- [Exercise requirements]: Your copy should repeat the data that follows exactly and contain no image.

- [Building tracking records]:

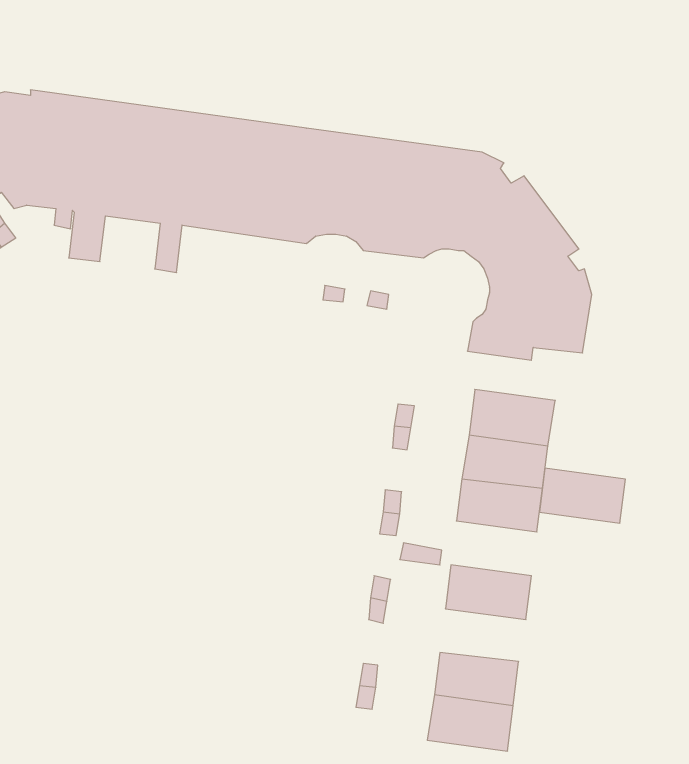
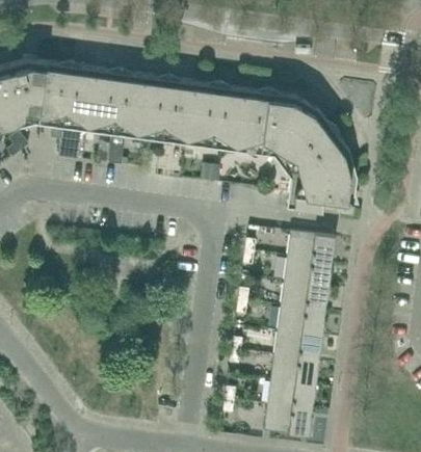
building: [540,468,625,523] -> [277,304,325,336]
building: none -> [270,354,319,384]

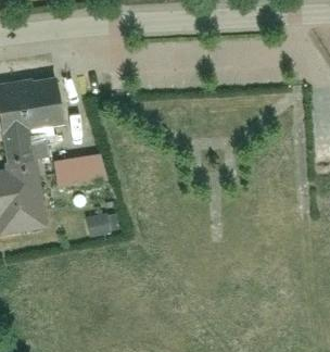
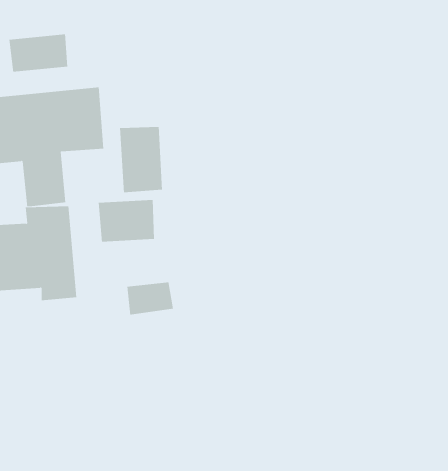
building: none -> [9,34,68,72]
building: none -> [120,126,163,193]

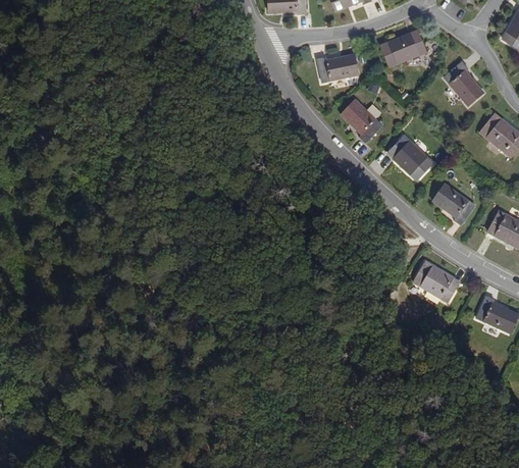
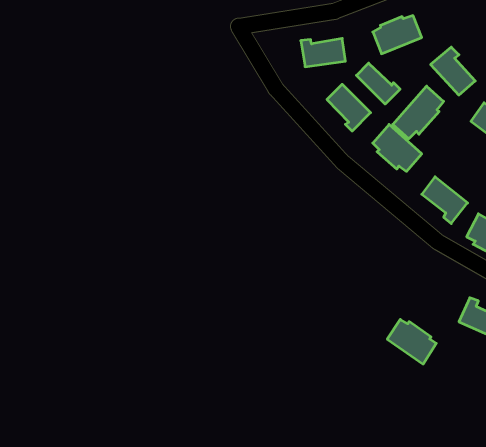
building: none -> [356,63,400,104]
building: none -> [393,86,444,139]
building: [407,260,453,302] -> [387,319,436,364]

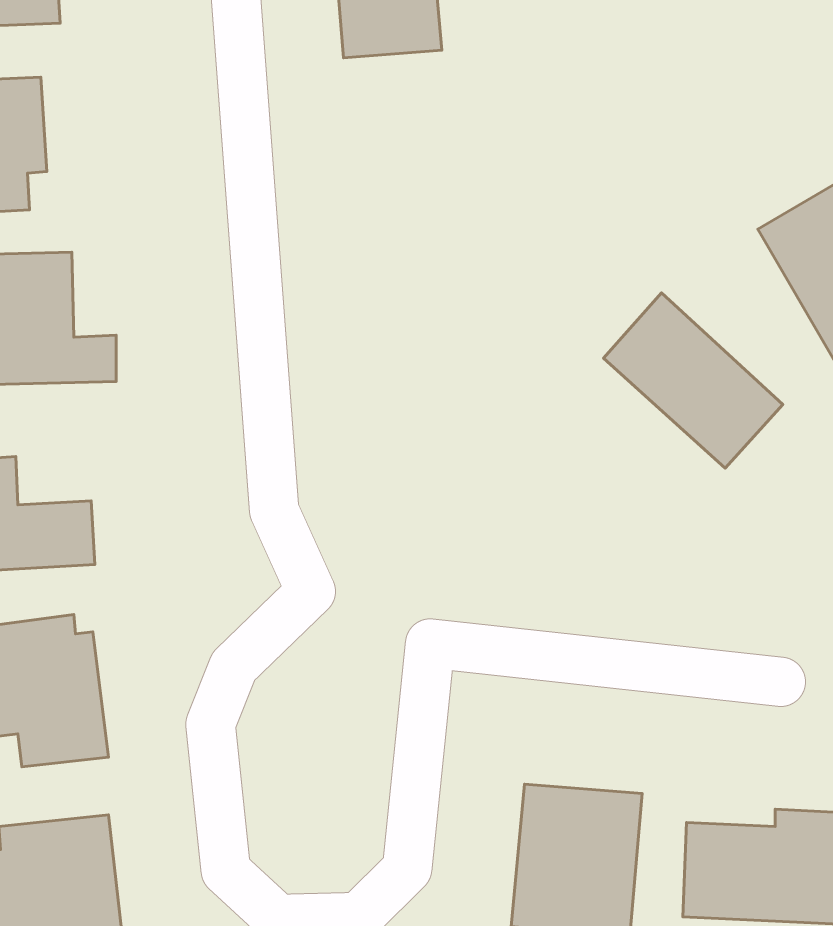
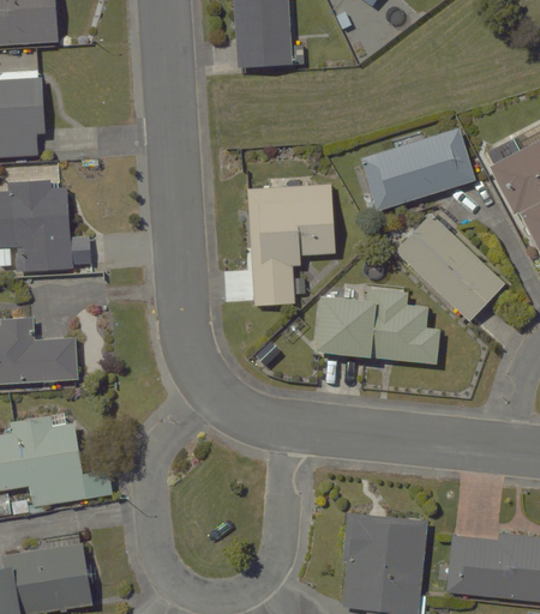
building: none -> [358,124,475,211]
building: none -> [247,179,335,306]
building: none -> [312,283,444,363]

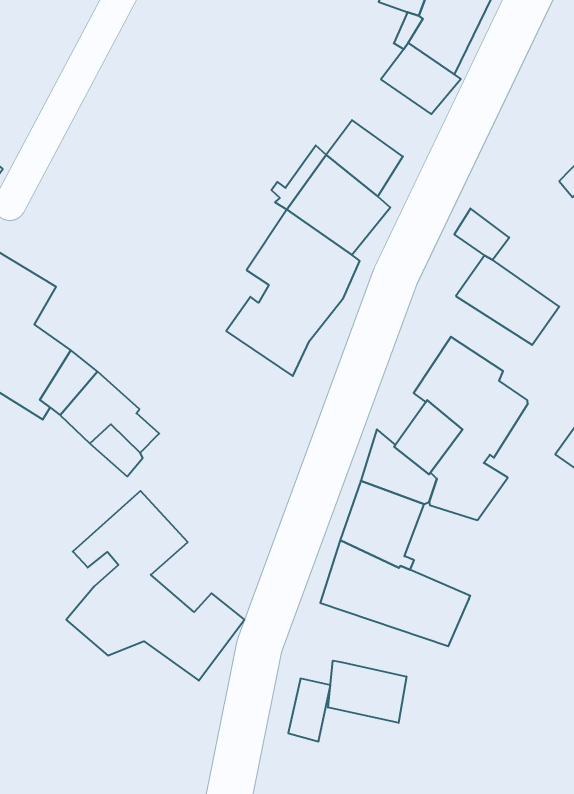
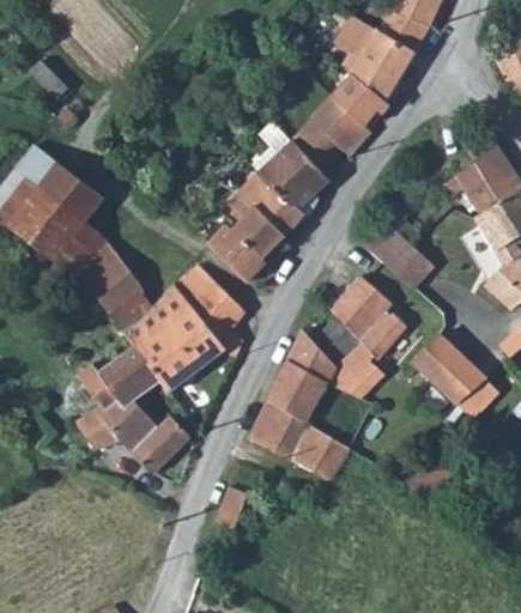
building: none -> [310,95,369,156]
building: none -> [134,269,247,396]
building: [328,661,406,723] -> none

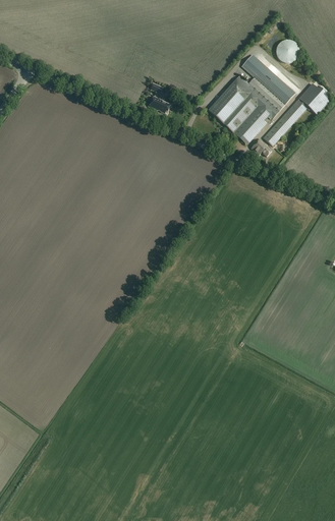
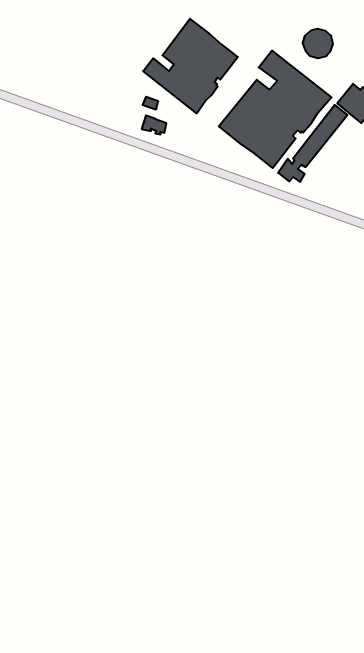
building: none -> [143,19,238,113]

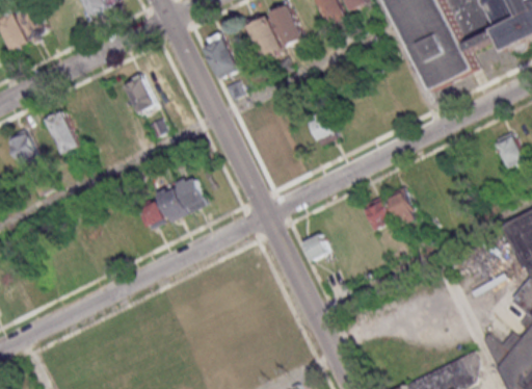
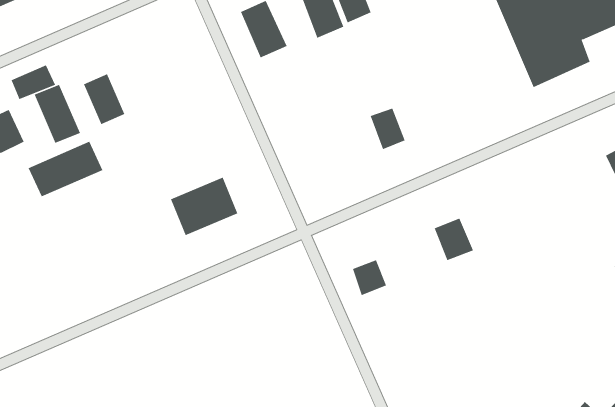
building: [122,73,156,113] -> [83,74,125,125]
building: none -> [11,64,56,100]
building: none -> [28,141,103,197]
building: [384,186,416,225] -> none
building: [137,200,161,226] -> none

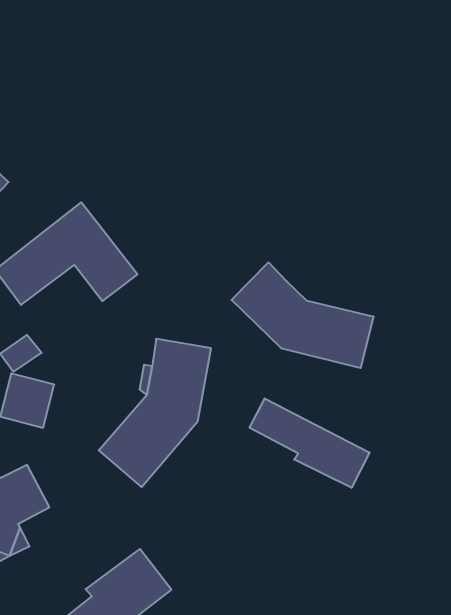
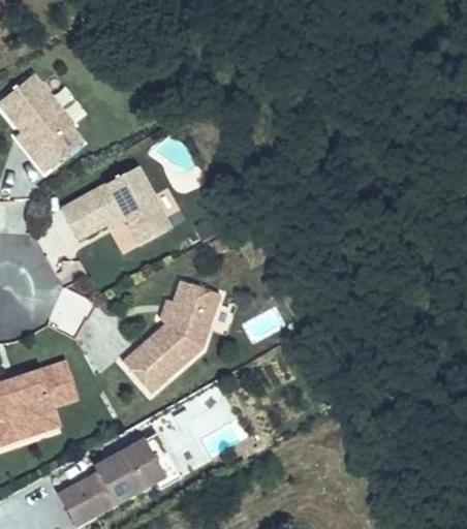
building: [231,262,374,368] -> none
building: [249,398,370,488] -> none

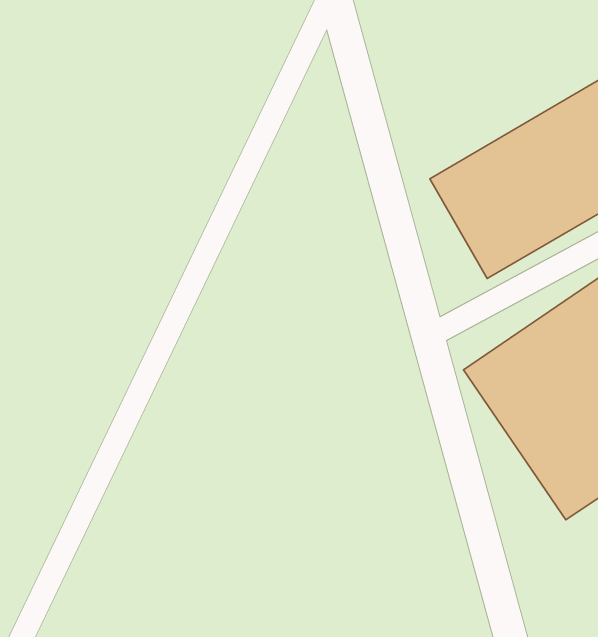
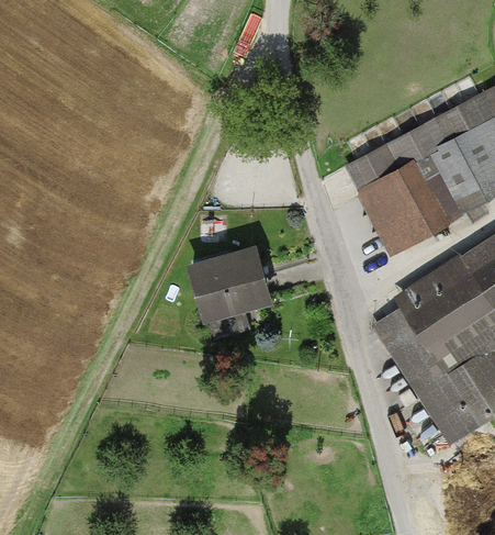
building: none -> [191,254,263,319]

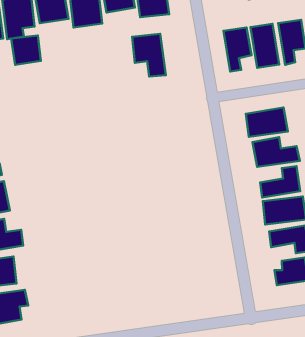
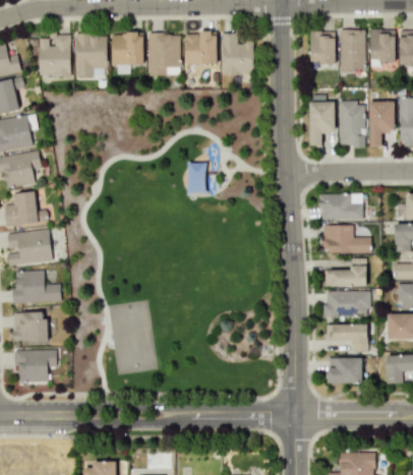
building: [132,34,166,76] -> none
building: [11,35,41,65] -> none
building: none -> [186,163,206,194]

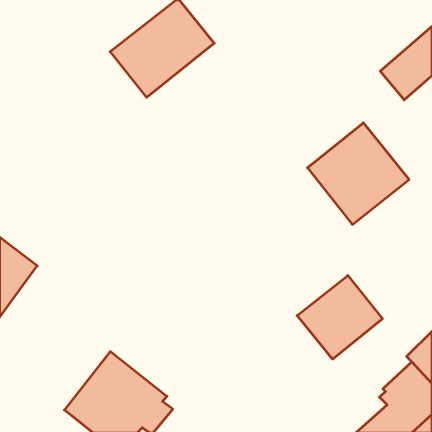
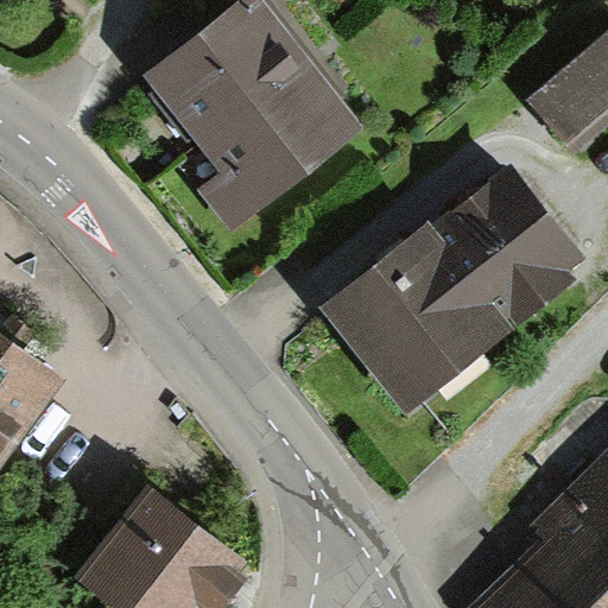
building: none -> [205,62,352,201]
building: none -> [331,230,493,390]
building: [297,275,382,359] -> none

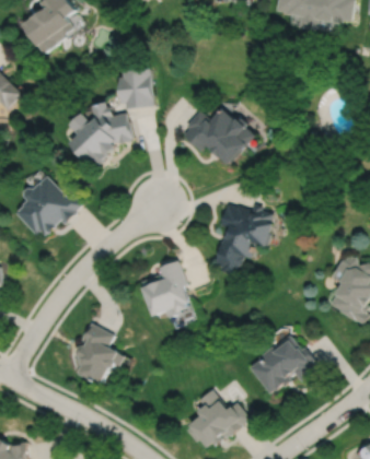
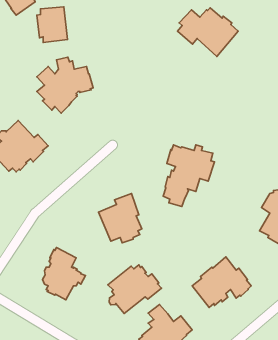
building: [117,67,153,108] -> [37,7,68,42]
building: [184,107,255,164] -> [177,8,238,56]
building: none -> [108,265,161,314]

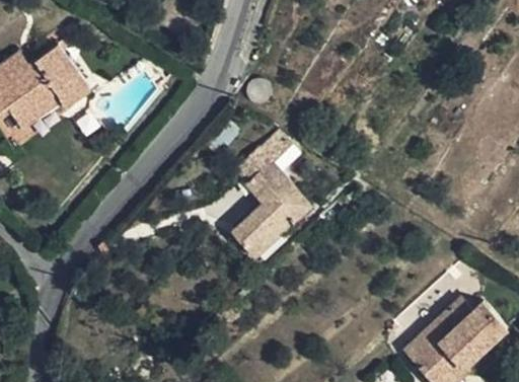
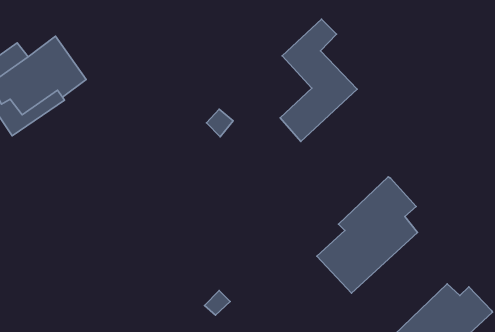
building: [233,132,312,257] -> [280,19,357,142]
building: none -> [317,177,418,293]

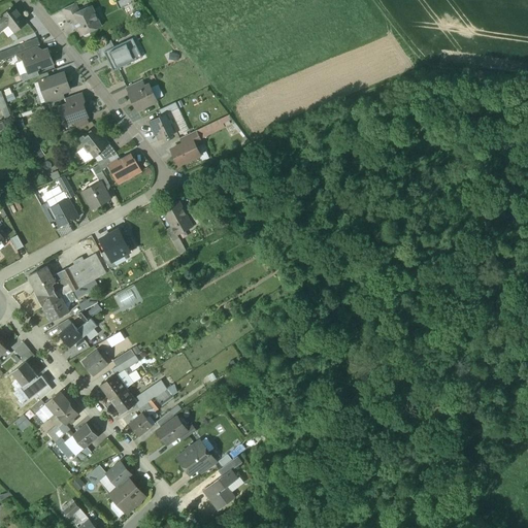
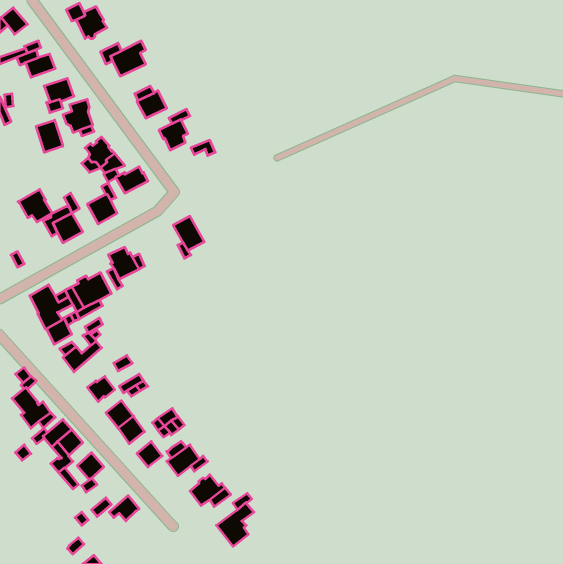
building: none -> [36,120,63,152]
building: [170,139,199,165] -> none
building: none -> [18,189,52,222]
building: [109,477,143,514] -> none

- [Solution below]:
building: [540,468,625,523] -> [277,304,325,336]
building: none -> [270,354,319,384]

building: none -> [9,34,68,72]
building: none -> [120,126,163,193]

building: none -> [356,63,400,104]
building: none -> [393,86,444,139]
building: [407,260,453,302] -> [387,319,436,364]

building: none -> [358,124,475,211]
building: none -> [247,179,335,306]
building: none -> [312,283,444,363]

building: none -> [310,95,369,156]
building: none -> [134,269,247,396]
building: [328,661,406,723] -> none

building: none -> [143,19,238,113]

building: [122,73,156,113] -> [83,74,125,125]
building: none -> [11,64,56,100]
building: none -> [28,141,103,197]
building: [384,186,416,225] -> none
building: [137,200,161,226] -> none

building: [231,262,374,368] -> none
building: [249,398,370,488] -> none

building: none -> [191,254,263,319]

building: [132,34,166,76] -> none
building: [11,35,41,65] -> none
building: none -> [186,163,206,194]

building: none -> [205,62,352,201]
building: none -> [331,230,493,390]
building: [297,275,382,359] -> none

building: [117,67,153,108] -> [37,7,68,42]
building: [184,107,255,164] -> [177,8,238,56]
building: none -> [108,265,161,314]

building: [233,132,312,257] -> [280,19,357,142]
building: none -> [317,177,418,293]

building: none -> [36,120,63,152]
building: [170,139,199,165] -> none
building: none -> [18,189,52,222]
building: [109,477,143,514] -> none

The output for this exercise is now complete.